> _RECORDED DATA_
—————
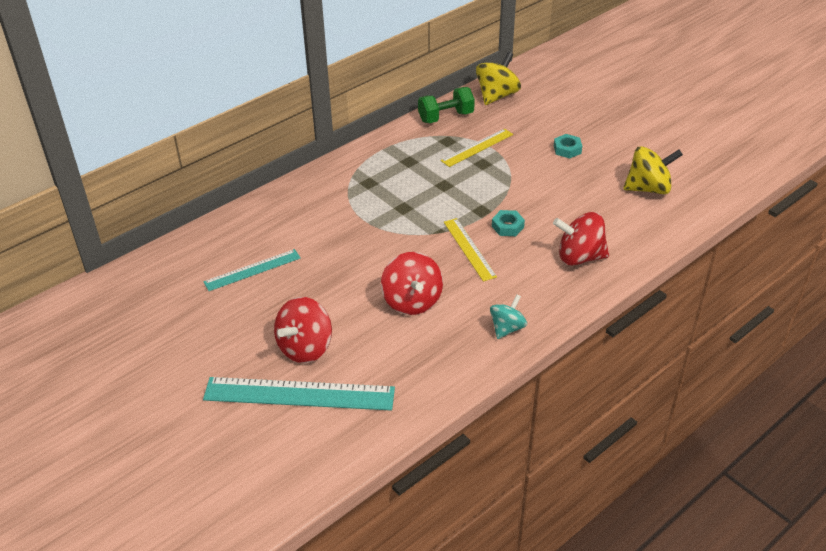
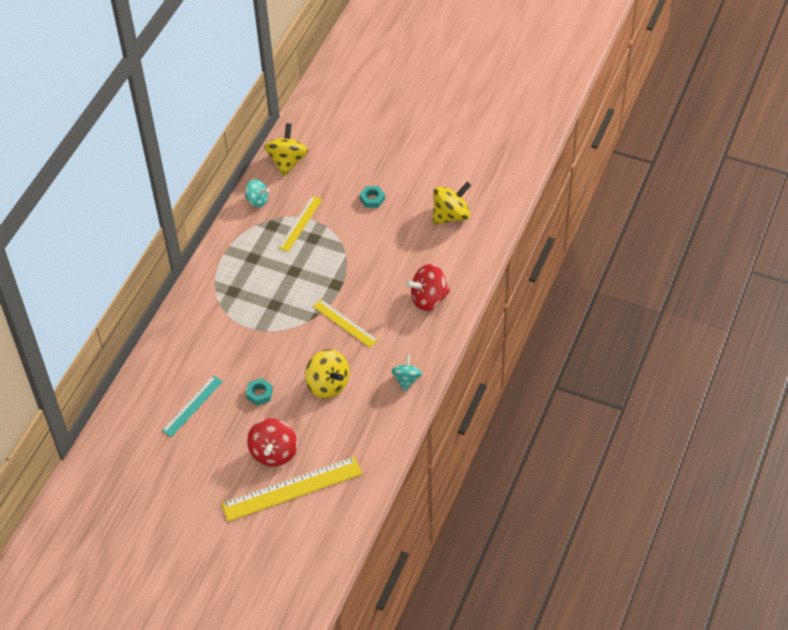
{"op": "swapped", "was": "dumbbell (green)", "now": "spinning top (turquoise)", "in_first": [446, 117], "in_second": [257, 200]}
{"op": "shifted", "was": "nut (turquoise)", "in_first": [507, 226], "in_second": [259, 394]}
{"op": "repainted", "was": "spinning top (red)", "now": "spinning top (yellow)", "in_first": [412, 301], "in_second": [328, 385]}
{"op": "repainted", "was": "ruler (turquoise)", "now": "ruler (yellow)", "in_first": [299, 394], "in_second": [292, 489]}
—————
> _PROBLEM STATEMENT_
Restate the data above word for word. Skip every picture.

> _SOLUTION_
{"op": "swapped", "was": "dumbbell (green)", "now": "spinning top (turquoise)", "in_first": [446, 117], "in_second": [257, 200]}
{"op": "shifted", "was": "nut (turquoise)", "in_first": [507, 226], "in_second": [259, 394]}
{"op": "repainted", "was": "spinning top (red)", "now": "spinning top (yellow)", "in_first": [412, 301], "in_second": [328, 385]}
{"op": "repainted", "was": "ruler (turquoise)", "now": "ruler (yellow)", "in_first": [299, 394], "in_second": [292, 489]}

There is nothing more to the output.